In your copy, include every record exactly and no pictures.

--------------------------------

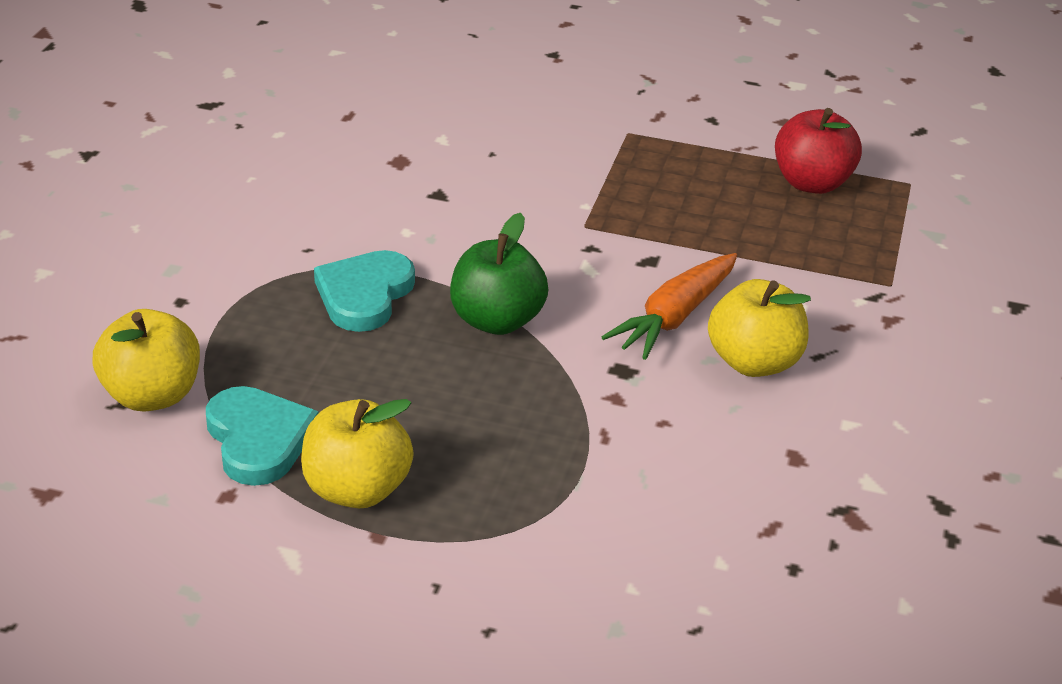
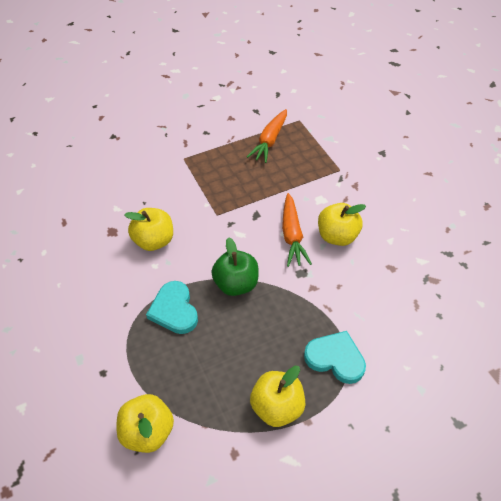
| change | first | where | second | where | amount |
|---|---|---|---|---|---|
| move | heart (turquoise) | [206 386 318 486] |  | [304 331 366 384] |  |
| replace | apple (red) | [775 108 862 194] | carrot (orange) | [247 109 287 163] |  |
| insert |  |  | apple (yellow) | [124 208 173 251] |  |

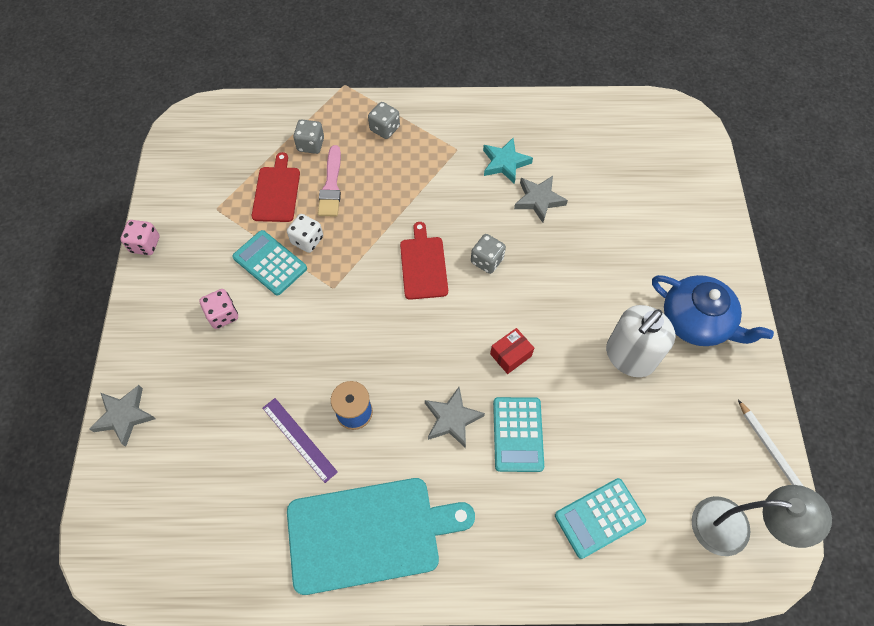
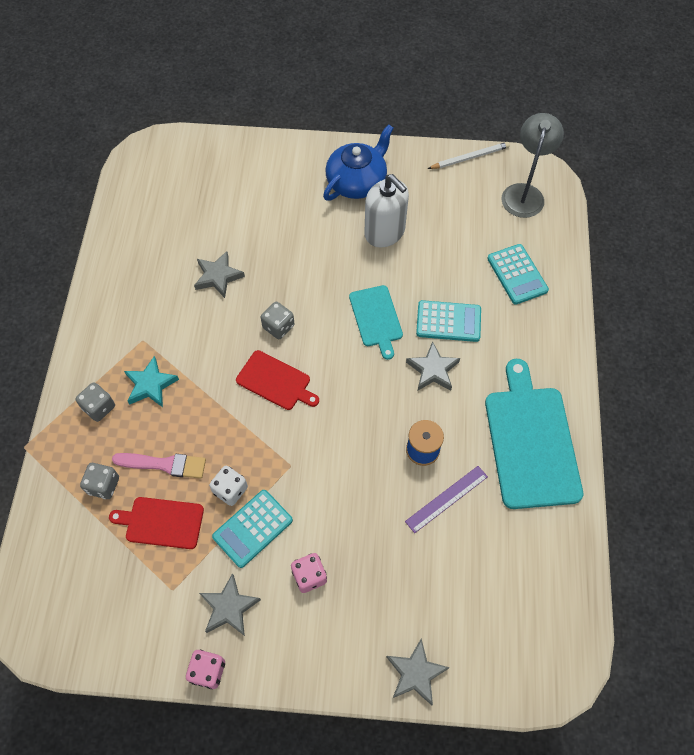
| change | first | where | second | where | amount |
|---|---|---|---|---|---|
| rotate | cutting board (red) | [400 222 448 300] |  | [236 350 319 410] | 150 degrees counterclockwise |
| move | star (turquoise) | [483 138 533 184] |  | [124 356 179 407] |  |
| replace | box (red) | [490 328 534 374] | cutting board (turquoise) | [349 285 403 360] |  |
| insert |  |  | star (grey) | [199 573 261 636] |  |

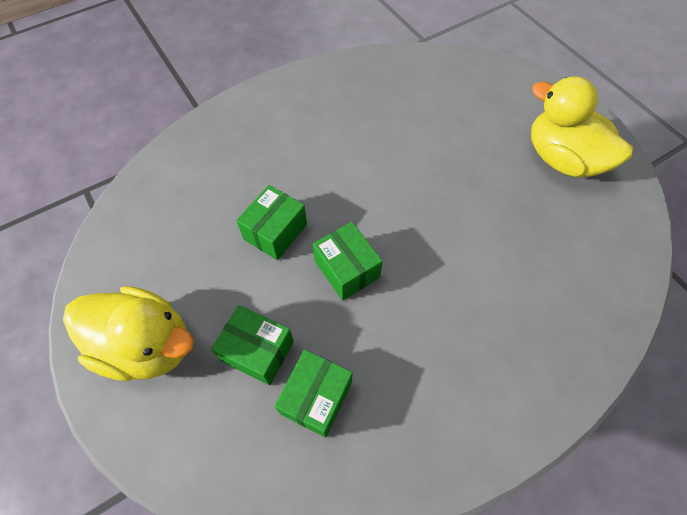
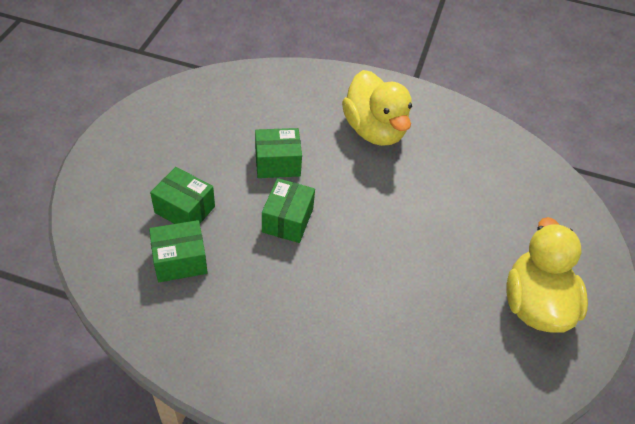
| change | first | where | second | where | amount |
|---|---|---|---|---|---|
| move | duck (yellow) | [63 286 194 381] |  | [342 70 412 146] |  |
| rotate | box (green) | [211 305 294 385] |  | [150 167 215 224] | 45 degrees counterclockwise |

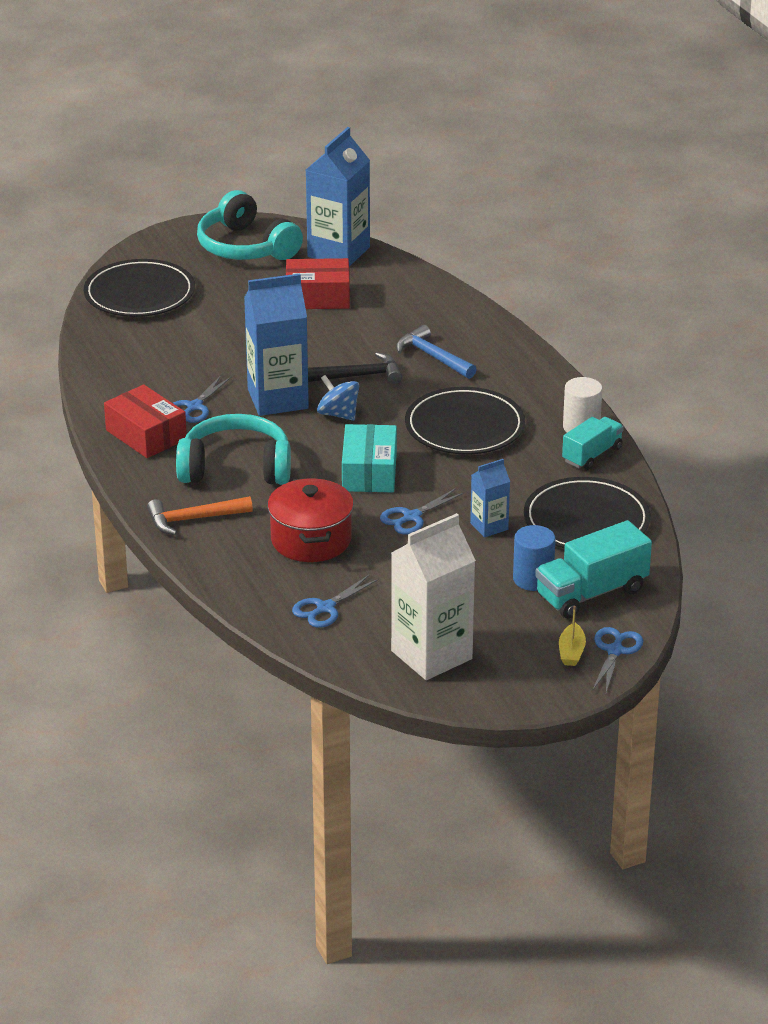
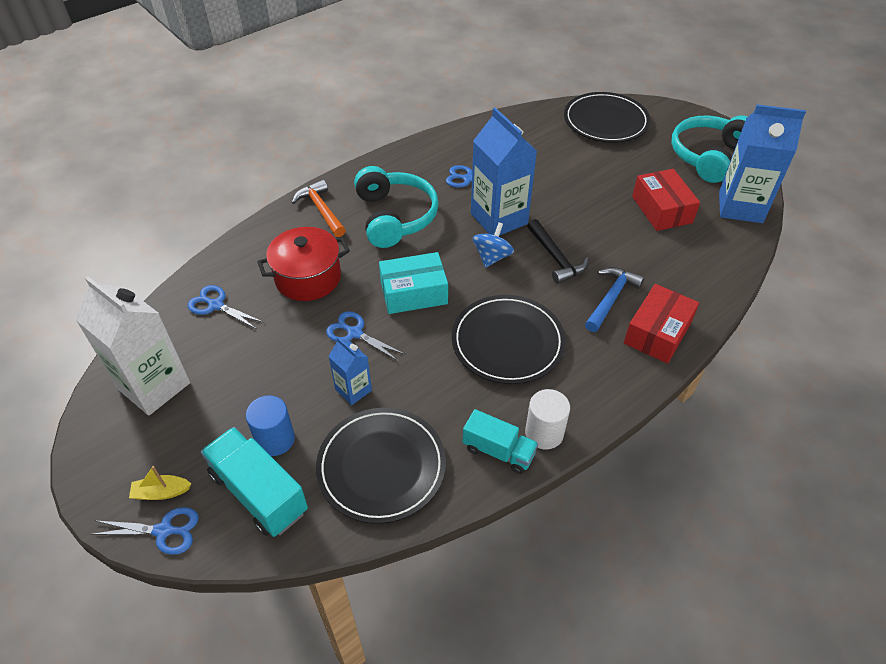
| change | first | where | second | where | amount |
|---|---|---|---|---|---|
| move | box (red) | [104 384 187 458] |  | [624 284 699 364] |  |

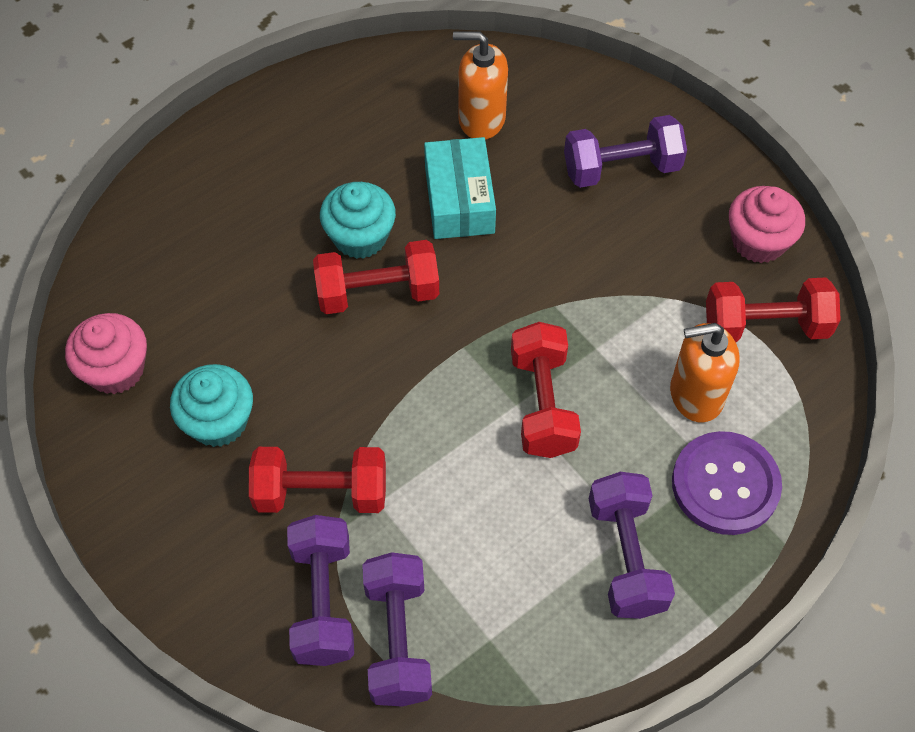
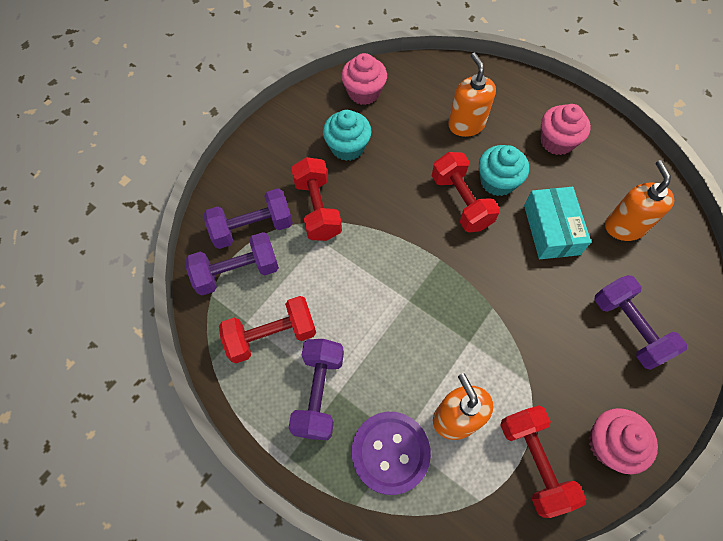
| change | first | where | second | where | amount |
|---|---|---|---|---|---|
| rotate | box (turquoise) | [424 137 496 239] |  | [524 187 591 259] | 75 degrees counterclockwise |
| move | dumbbell (red) | [511 322 581 458] |  | [219 296 316 363] |  |
| rotate | dumbbell (purple) | [589 472 675 619] |  | [289 339 344 440] | 60 degrees counterclockwise |
| insert |  |  | soap dispenser (orange) | [448 53 496 137] |  |
| insert |  |  | cupcake (pink) | [541 104 591 155] |  |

--------------------------------

▸ **Answer**
| change | first | where | second | where | amount |
|---|---|---|---|---|---|
| move | heart (turquoise) | [206 386 318 486] |  | [304 331 366 384] |  |
| replace | apple (red) | [775 108 862 194] | carrot (orange) | [247 109 287 163] |  |
| insert |  |  | apple (yellow) | [124 208 173 251] |  |

| change | first | where | second | where | amount |
|---|---|---|---|---|---|
| rotate | cutting board (red) | [400 222 448 300] |  | [236 350 319 410] | 150 degrees counterclockwise |
| move | star (turquoise) | [483 138 533 184] |  | [124 356 179 407] |  |
| replace | box (red) | [490 328 534 374] | cutting board (turquoise) | [349 285 403 360] |  |
| insert |  |  | star (grey) | [199 573 261 636] |  |

| change | first | where | second | where | amount |
|---|---|---|---|---|---|
| move | duck (yellow) | [63 286 194 381] |  | [342 70 412 146] |  |
| rotate | box (green) | [211 305 294 385] |  | [150 167 215 224] | 45 degrees counterclockwise |

| change | first | where | second | where | amount |
|---|---|---|---|---|---|
| move | box (red) | [104 384 187 458] |  | [624 284 699 364] |  |

| change | first | where | second | where | amount |
|---|---|---|---|---|---|
| rotate | box (turquoise) | [424 137 496 239] |  | [524 187 591 259] | 75 degrees counterclockwise |
| move | dumbbell (red) | [511 322 581 458] |  | [219 296 316 363] |  |
| rotate | dumbbell (purple) | [589 472 675 619] |  | [289 339 344 440] | 60 degrees counterclockwise |
| insert |  |  | soap dispenser (orange) | [448 53 496 137] |  |
| insert |  |  | cupcake (pink) | [541 104 591 155] |  |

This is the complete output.